**WHAT TO PRODUCE**
Please copy the entries below word for word, leaving out any image.

**SOURCE DATA**
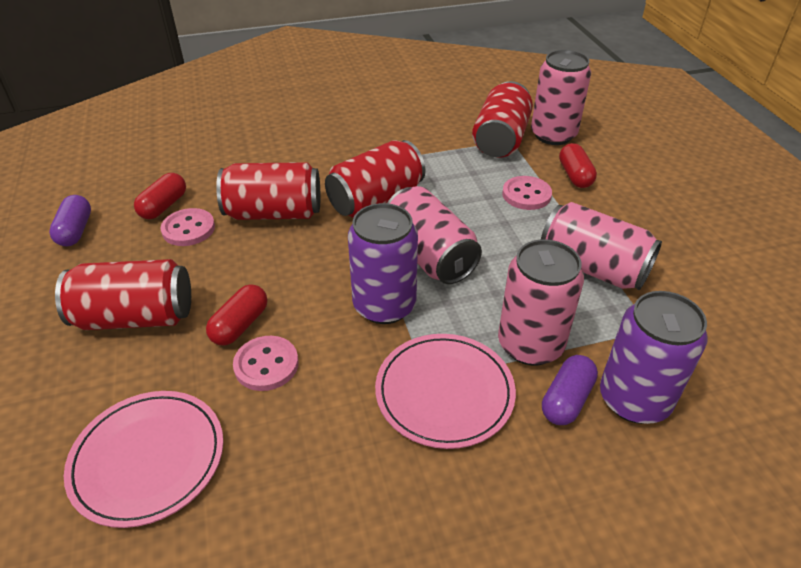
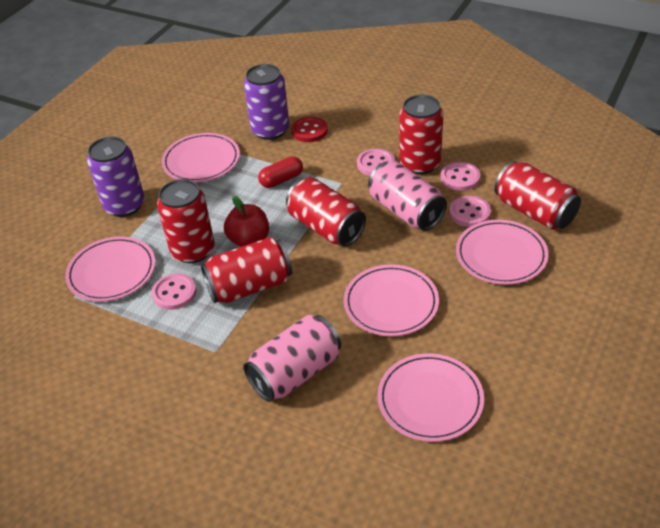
pink button: 3 -> 4
pink can: 4 -> 2
pink plate: 2 -> 5
purple capsule: 2 -> 0
red apple: 0 -> 1
red button: 0 -> 1
red can: 4 -> 5
red capsule: 3 -> 1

**EXERCISE SOLUTION**
pink button: 3 -> 4
pink can: 4 -> 2
pink plate: 2 -> 5
purple capsule: 2 -> 0
red apple: 0 -> 1
red button: 0 -> 1
red can: 4 -> 5
red capsule: 3 -> 1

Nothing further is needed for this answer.